> [The task]:
From the data underneath, reproduce exactly the stretch that begins at the line with "(202, 233) = (273, 400): black" and ends after the line with "camera: 15 degrees left, 0 degrees up".

> [Source data]:
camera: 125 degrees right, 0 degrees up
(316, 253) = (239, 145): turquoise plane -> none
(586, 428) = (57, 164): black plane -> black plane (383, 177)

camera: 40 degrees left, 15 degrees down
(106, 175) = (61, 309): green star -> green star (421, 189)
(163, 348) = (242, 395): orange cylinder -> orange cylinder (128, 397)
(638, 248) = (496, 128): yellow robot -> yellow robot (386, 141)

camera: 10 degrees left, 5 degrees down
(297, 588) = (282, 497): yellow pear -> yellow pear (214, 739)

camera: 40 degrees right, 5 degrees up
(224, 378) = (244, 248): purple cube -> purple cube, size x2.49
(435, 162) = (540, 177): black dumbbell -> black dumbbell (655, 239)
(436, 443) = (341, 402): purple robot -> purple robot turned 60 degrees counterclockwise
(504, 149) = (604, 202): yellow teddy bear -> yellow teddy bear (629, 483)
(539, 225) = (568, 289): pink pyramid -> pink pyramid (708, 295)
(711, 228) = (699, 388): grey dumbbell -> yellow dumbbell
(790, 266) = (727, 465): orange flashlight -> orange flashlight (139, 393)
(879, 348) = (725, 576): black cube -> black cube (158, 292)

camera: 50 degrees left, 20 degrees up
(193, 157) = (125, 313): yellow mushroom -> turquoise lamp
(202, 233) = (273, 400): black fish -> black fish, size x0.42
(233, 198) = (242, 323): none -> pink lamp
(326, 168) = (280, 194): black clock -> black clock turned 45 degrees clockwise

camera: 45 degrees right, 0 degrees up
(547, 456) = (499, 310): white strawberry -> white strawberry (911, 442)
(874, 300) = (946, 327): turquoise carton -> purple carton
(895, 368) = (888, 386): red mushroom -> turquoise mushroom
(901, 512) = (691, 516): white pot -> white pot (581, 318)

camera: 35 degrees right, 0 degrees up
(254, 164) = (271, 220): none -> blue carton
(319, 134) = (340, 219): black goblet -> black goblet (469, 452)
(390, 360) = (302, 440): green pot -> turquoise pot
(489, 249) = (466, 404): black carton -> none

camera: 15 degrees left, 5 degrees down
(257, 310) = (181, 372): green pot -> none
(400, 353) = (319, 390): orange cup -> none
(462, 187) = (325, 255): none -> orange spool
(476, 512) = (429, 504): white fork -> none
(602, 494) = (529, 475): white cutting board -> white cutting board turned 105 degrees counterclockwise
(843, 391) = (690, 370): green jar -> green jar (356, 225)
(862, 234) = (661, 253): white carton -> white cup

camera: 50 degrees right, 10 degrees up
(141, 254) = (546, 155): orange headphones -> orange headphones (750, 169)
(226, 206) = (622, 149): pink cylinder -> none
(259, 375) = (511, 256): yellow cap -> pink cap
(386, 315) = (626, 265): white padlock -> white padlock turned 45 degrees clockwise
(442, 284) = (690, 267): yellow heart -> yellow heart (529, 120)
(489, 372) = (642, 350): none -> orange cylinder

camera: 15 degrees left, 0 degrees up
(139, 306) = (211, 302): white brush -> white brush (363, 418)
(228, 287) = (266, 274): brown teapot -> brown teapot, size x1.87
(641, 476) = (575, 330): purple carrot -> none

> [Response to this exercise]:
(202, 233) = (273, 400): black fish -> black fish, size x0.42
(233, 198) = (242, 323): none -> pink lamp
(326, 168) = (280, 194): black clock -> black clock turned 45 degrees clockwise

camera: 45 degrees right, 0 degrees up
(547, 456) = (499, 310): white strawberry -> white strawberry (911, 442)
(874, 300) = (946, 327): turquoise carton -> purple carton
(895, 368) = (888, 386): red mushroom -> turquoise mushroom
(901, 512) = (691, 516): white pot -> white pot (581, 318)

camera: 35 degrees right, 0 degrees up
(254, 164) = (271, 220): none -> blue carton
(319, 134) = (340, 219): black goblet -> black goblet (469, 452)
(390, 360) = (302, 440): green pot -> turquoise pot
(489, 249) = (466, 404): black carton -> none

camera: 15 degrees left, 5 degrees down
(257, 310) = (181, 372): green pot -> none
(400, 353) = (319, 390): orange cup -> none
(462, 187) = (325, 255): none -> orange spool
(476, 512) = (429, 504): white fork -> none
(602, 494) = (529, 475): white cutting board -> white cutting board turned 105 degrees counterclockwise
(843, 391) = (690, 370): green jar -> green jar (356, 225)
(862, 234) = (661, 253): white carton -> white cup

camera: 50 degrees right, 10 degrees up
(141, 254) = (546, 155): orange headphones -> orange headphones (750, 169)
(226, 206) = (622, 149): pink cylinder -> none
(259, 375) = (511, 256): yellow cap -> pink cap
(386, 315) = (626, 265): white padlock -> white padlock turned 45 degrees clockwise
(442, 284) = (690, 267): yellow heart -> yellow heart (529, 120)
(489, 372) = (642, 350): none -> orange cylinder

camera: 15 degrees left, 0 degrees up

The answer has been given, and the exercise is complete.